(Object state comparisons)

= = = =

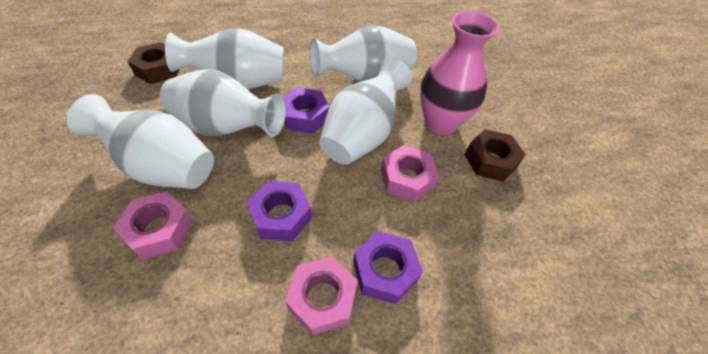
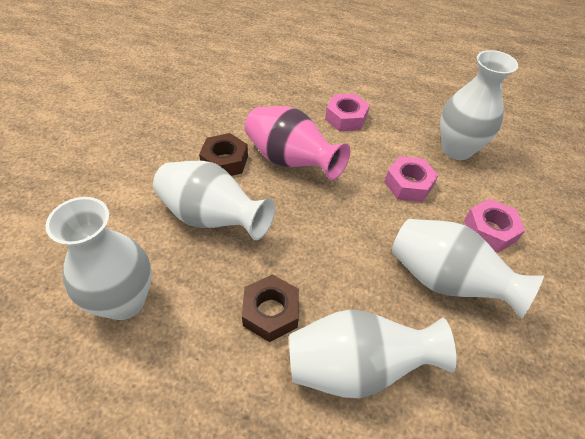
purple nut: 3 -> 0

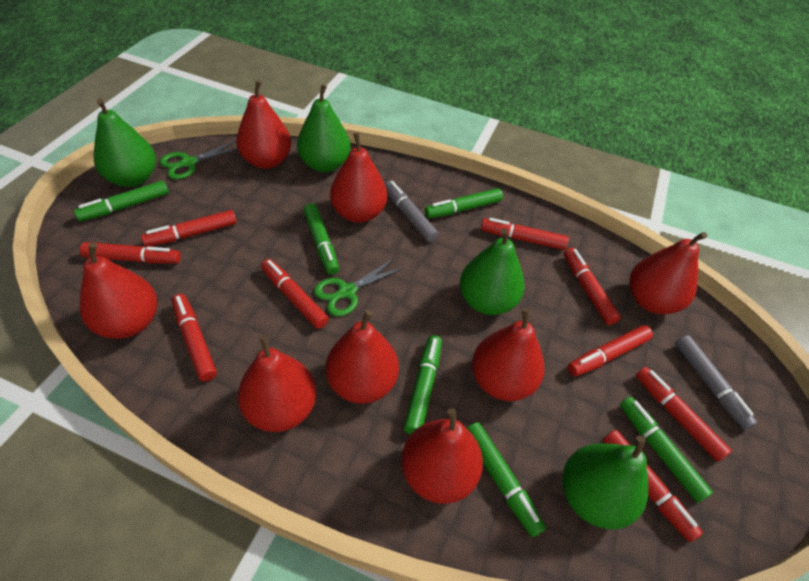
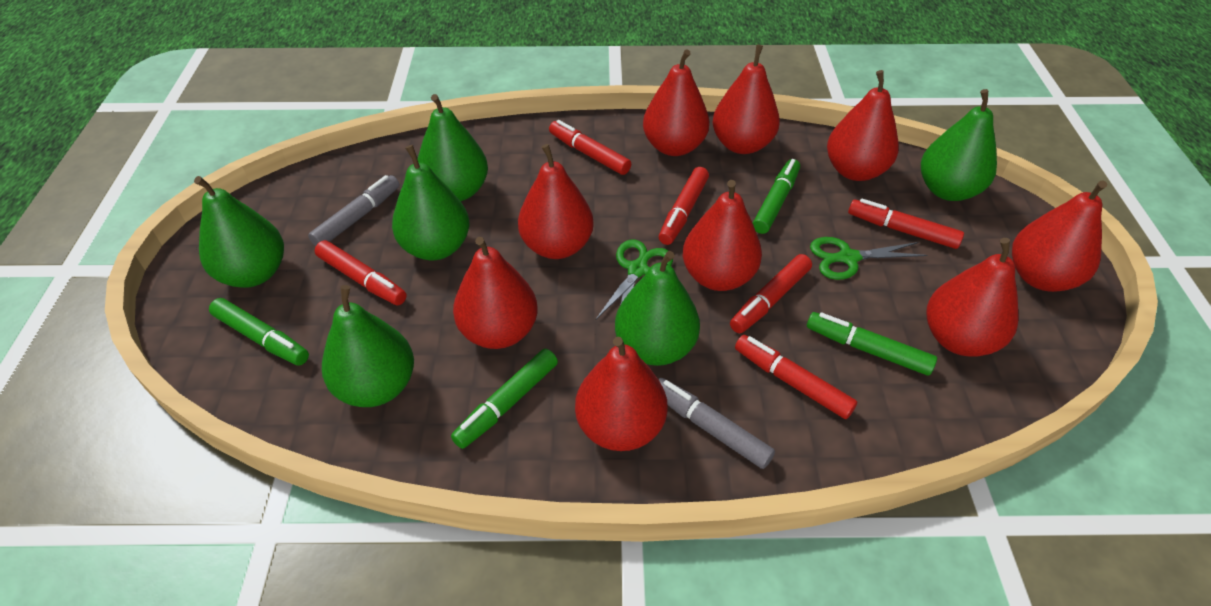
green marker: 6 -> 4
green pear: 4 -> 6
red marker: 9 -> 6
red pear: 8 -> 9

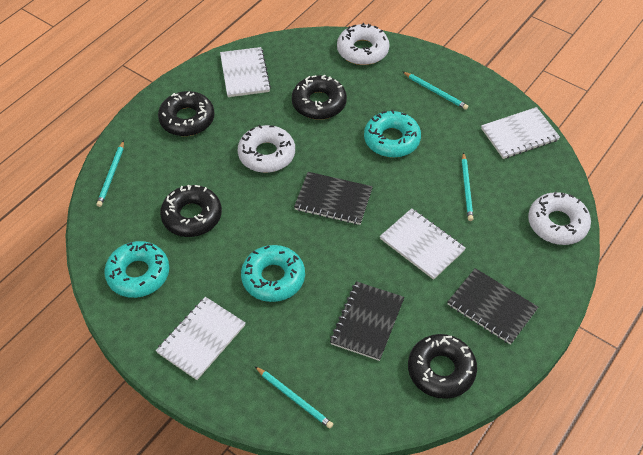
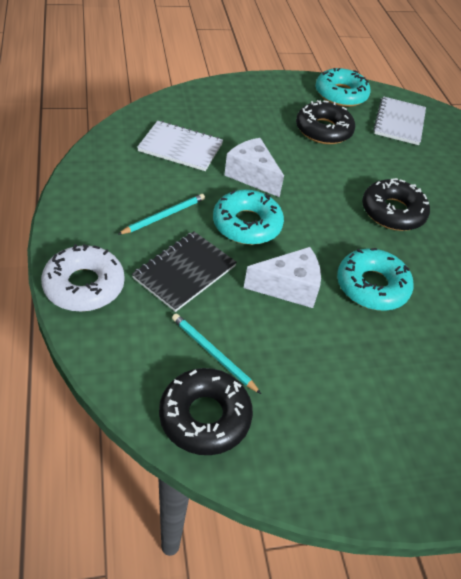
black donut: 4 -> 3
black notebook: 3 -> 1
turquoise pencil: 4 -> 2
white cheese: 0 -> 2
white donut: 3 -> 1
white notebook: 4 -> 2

= = = =

Prompt: Your answer must be the number of lines above that contain the word "notebook", stated alone.

Result for this exercise: 2